** Opening EXCERPTED DATA block **

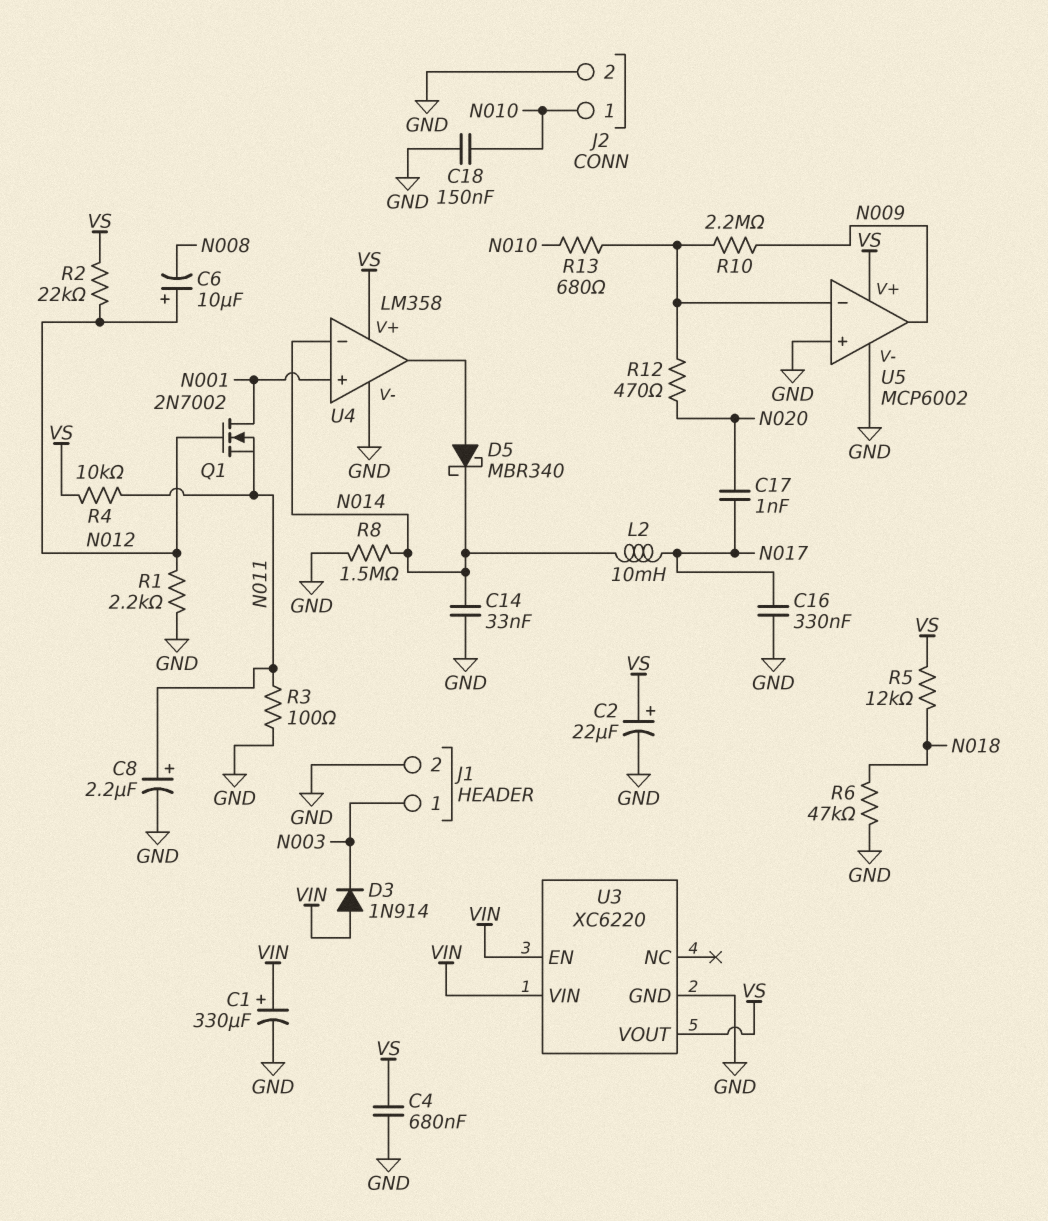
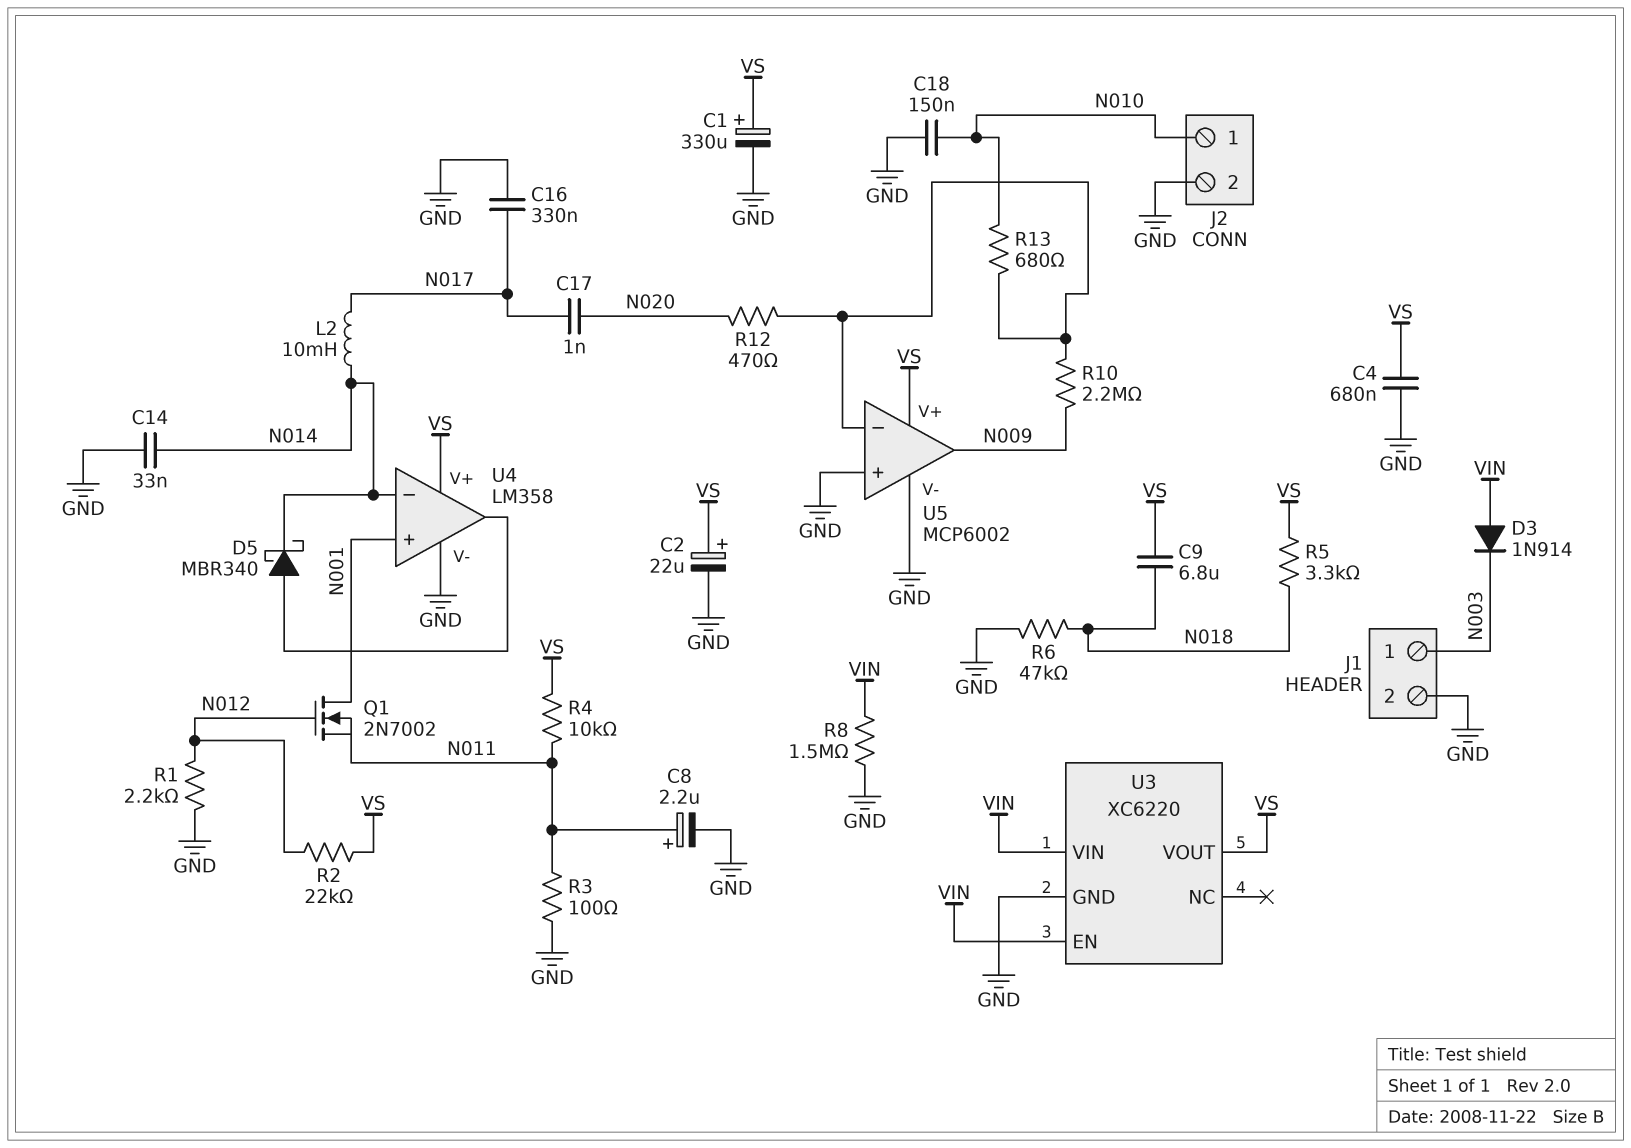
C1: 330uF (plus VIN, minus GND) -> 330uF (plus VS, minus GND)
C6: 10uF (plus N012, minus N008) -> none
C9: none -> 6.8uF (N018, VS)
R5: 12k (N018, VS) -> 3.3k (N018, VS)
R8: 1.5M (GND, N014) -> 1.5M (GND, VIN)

** Closing EXCERPTED DATA block **

ACTIVITY
The result should be all the records, retyped exactly, with no pictures among them.

COMPLETED TASK
C1: 330uF (plus VIN, minus GND) -> 330uF (plus VS, minus GND)
C6: 10uF (plus N012, minus N008) -> none
C9: none -> 6.8uF (N018, VS)
R5: 12k (N018, VS) -> 3.3k (N018, VS)
R8: 1.5M (GND, N014) -> 1.5M (GND, VIN)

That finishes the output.